Transcribe the lines from the start of the data below through the line with "Someone put down the pink shoe at 587,399.", word for word and nothing more.

[Extracted records]
=== Begin Enclosure ===

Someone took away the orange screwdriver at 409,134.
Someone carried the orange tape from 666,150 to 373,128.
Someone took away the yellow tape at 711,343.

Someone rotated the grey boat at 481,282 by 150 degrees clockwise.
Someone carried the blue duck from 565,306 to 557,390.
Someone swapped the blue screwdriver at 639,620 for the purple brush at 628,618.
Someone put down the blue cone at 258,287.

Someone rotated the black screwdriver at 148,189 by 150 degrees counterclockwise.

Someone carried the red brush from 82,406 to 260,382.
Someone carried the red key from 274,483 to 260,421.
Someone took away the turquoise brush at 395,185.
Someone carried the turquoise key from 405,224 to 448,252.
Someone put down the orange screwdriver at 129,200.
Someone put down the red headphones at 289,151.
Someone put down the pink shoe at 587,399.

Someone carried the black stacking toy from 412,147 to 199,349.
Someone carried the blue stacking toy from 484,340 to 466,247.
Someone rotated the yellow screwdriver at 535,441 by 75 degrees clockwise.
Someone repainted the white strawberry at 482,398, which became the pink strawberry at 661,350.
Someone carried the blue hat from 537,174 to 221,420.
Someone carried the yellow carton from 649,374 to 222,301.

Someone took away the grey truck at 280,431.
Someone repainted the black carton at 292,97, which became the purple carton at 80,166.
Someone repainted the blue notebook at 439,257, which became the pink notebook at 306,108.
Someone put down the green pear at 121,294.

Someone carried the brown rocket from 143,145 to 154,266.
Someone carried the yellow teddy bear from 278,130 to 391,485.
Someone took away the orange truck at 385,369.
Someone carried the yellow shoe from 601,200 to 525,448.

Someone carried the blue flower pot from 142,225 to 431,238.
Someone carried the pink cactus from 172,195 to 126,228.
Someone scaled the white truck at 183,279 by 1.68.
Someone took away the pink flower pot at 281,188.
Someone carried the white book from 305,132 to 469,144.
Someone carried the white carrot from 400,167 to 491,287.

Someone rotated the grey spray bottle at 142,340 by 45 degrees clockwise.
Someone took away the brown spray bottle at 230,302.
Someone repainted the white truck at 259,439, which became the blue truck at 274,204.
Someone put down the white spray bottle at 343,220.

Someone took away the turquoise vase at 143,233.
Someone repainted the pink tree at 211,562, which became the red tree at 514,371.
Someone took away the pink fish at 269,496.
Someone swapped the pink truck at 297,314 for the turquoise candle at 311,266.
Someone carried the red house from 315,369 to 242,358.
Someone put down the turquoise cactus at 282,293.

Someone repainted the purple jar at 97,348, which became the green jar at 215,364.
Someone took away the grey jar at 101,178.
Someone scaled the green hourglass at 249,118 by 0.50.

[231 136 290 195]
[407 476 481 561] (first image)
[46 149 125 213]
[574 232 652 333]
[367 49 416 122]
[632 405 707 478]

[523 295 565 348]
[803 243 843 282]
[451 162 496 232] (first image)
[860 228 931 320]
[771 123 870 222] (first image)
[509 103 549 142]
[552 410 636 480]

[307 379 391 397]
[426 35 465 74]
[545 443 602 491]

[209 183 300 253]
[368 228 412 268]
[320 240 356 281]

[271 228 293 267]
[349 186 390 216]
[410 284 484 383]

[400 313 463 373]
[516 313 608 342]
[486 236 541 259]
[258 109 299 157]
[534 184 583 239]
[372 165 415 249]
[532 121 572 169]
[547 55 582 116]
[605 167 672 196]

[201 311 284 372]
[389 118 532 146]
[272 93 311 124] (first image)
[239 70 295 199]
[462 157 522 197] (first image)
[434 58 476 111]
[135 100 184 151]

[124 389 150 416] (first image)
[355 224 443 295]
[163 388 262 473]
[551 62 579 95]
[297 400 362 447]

=== End Enclosure ===

**Response area:**
Someone took away the orange screwdriver at 409,134.
Someone carried the orange tape from 666,150 to 373,128.
Someone took away the yellow tape at 711,343.

Someone rotated the grey boat at 481,282 by 150 degrees clockwise.
Someone carried the blue duck from 565,306 to 557,390.
Someone swapped the blue screwdriver at 639,620 for the purple brush at 628,618.
Someone put down the blue cone at 258,287.

Someone rotated the black screwdriver at 148,189 by 150 degrees counterclockwise.

Someone carried the red brush from 82,406 to 260,382.
Someone carried the red key from 274,483 to 260,421.
Someone took away the turquoise brush at 395,185.
Someone carried the turquoise key from 405,224 to 448,252.
Someone put down the orange screwdriver at 129,200.
Someone put down the red headphones at 289,151.
Someone put down the pink shoe at 587,399.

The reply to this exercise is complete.